● **Your objective**
Once you find the line with "camera: 15 degrees right, 5 degrees down" in the entries below, return exactly every line from it through the line with "relocated | pirámide/rosa".
------ Given data
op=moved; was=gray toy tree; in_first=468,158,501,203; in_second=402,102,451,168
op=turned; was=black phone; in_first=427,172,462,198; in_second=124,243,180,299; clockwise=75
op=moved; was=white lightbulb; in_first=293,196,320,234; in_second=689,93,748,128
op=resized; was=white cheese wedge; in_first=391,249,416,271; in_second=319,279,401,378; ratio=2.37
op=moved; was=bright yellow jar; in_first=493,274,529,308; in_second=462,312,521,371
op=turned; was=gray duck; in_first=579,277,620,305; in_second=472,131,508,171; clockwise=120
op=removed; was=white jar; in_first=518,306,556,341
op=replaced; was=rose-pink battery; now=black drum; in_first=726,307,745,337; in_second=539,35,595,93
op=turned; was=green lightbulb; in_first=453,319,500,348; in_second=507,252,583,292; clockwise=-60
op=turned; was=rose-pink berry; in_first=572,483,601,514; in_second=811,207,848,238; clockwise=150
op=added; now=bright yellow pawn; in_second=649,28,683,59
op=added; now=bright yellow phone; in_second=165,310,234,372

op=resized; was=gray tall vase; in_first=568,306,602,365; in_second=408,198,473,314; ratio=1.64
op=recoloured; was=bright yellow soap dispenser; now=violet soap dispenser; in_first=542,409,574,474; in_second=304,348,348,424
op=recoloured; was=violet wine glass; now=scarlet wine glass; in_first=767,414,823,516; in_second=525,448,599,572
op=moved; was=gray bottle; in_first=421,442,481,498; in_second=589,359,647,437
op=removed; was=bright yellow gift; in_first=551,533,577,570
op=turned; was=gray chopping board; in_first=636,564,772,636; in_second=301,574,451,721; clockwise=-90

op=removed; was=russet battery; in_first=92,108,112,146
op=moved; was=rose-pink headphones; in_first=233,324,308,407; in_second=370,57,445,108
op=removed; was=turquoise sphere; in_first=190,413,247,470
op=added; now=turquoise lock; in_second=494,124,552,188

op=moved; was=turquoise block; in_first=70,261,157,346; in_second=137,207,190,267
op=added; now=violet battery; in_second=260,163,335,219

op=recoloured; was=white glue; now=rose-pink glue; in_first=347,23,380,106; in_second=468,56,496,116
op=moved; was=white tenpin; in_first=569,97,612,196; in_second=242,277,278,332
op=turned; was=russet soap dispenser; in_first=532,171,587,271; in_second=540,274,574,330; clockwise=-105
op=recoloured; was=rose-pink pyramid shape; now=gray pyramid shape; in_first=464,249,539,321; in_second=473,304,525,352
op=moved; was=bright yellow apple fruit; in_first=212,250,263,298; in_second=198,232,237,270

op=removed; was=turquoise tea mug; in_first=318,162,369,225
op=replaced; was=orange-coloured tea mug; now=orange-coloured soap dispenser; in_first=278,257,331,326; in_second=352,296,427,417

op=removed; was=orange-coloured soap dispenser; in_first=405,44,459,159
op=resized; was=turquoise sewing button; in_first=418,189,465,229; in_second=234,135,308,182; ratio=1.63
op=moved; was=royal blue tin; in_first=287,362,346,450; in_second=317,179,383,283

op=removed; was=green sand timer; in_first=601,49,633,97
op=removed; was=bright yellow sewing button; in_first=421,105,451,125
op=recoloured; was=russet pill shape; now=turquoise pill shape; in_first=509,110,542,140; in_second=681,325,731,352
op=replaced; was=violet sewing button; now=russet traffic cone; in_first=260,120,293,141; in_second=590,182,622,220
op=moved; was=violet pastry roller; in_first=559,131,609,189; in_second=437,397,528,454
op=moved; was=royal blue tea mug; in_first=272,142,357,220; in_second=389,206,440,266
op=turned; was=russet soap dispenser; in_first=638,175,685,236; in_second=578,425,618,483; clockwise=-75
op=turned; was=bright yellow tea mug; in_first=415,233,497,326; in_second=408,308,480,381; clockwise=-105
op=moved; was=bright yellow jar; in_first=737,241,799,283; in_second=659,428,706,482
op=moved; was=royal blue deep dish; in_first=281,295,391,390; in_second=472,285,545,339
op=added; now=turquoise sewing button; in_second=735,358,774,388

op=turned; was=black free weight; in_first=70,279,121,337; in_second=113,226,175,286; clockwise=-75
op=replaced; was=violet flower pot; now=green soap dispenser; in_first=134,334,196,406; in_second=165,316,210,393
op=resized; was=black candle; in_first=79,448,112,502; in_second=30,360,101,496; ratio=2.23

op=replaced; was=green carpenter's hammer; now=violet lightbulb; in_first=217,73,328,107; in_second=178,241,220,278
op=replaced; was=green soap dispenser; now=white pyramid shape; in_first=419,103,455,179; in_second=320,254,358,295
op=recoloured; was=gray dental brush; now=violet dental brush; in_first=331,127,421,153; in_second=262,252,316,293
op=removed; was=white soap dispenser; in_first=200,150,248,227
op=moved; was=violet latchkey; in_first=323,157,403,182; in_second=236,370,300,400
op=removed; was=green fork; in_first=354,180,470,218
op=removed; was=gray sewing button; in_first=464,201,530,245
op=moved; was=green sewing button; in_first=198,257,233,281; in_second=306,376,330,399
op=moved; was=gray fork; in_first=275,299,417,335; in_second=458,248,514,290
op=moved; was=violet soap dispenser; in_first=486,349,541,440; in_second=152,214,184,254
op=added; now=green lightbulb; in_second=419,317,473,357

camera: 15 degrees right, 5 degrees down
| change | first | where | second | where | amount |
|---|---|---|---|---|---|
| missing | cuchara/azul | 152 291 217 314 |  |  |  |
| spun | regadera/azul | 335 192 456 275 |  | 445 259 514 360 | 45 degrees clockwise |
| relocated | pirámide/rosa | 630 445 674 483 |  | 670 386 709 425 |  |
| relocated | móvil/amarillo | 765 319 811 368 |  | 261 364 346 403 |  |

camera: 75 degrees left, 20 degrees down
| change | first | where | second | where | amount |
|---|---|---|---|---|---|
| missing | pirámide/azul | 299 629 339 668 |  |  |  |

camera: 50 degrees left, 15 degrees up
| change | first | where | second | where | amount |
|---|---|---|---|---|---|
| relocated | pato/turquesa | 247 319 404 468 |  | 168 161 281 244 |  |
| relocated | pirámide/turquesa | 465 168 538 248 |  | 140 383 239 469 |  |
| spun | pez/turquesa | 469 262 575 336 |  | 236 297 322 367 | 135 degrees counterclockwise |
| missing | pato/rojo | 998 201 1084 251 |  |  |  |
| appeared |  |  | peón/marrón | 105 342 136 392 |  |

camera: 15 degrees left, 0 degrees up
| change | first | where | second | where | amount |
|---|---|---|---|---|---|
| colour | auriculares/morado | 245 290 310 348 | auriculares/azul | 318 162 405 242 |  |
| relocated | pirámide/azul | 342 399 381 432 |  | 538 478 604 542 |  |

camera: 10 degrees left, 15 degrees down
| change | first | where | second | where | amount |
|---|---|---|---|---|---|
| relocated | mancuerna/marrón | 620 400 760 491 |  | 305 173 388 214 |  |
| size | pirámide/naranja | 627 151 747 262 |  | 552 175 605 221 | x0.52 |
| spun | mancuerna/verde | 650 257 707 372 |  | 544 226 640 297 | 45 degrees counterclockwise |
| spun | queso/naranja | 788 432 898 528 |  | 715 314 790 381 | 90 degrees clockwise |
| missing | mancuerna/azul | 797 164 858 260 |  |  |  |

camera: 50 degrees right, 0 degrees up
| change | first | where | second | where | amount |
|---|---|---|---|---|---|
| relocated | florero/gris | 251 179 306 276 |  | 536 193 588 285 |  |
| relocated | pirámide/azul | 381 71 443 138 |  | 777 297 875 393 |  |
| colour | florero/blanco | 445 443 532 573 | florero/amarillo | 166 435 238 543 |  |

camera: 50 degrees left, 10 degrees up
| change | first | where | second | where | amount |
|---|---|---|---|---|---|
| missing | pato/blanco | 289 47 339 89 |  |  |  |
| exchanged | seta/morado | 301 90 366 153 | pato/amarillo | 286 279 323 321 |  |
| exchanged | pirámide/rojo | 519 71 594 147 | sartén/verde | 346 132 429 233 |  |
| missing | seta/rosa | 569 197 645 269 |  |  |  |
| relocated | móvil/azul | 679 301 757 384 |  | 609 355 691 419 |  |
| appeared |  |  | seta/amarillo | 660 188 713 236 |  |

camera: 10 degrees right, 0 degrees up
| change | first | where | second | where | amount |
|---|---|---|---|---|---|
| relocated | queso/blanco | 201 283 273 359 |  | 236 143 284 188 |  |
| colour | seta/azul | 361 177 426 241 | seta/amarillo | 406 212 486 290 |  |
------------
● **Answer for the task**
camera: 15 degrees right, 5 degrees down
| change | first | where | second | where | amount |
|---|---|---|---|---|---|
| missing | cuchara/azul | 152 291 217 314 |  |  |  |
| spun | regadera/azul | 335 192 456 275 |  | 445 259 514 360 | 45 degrees clockwise |
| relocated | pirámide/rosa | 630 445 674 483 |  | 670 386 709 425 |  |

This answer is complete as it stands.